■ **ABOUT THIS EXERCISE**
Everything in the listing below from the line containing "camera: 110 degrees right, 5 degrees down" through the line containing "(255, 401) = (290, 357): turquoise" must be repeated exactly; the remaining lines are not wanted.

** Opening ENTRIES SUPPLIED block **

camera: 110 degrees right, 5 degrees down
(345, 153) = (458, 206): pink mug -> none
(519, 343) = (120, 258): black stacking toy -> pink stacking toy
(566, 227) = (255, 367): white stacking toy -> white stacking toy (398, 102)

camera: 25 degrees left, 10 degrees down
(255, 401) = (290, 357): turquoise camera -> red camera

** Closing ENTRIES SUPPLIED block **
** Opening ENTRIES SUPPLIED block **

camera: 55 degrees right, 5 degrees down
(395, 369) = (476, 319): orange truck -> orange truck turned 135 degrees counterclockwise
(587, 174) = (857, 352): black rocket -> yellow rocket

** Closing ENTRIES SUPPLIED block **

■ **SOLVED EXERCISE**
camera: 110 degrees right, 5 degrees down
(345, 153) = (458, 206): pink mug -> none
(519, 343) = (120, 258): black stacking toy -> pink stacking toy
(566, 227) = (255, 367): white stacking toy -> white stacking toy (398, 102)

camera: 25 degrees left, 10 degrees down
(255, 401) = (290, 357): turquoise camera -> red camera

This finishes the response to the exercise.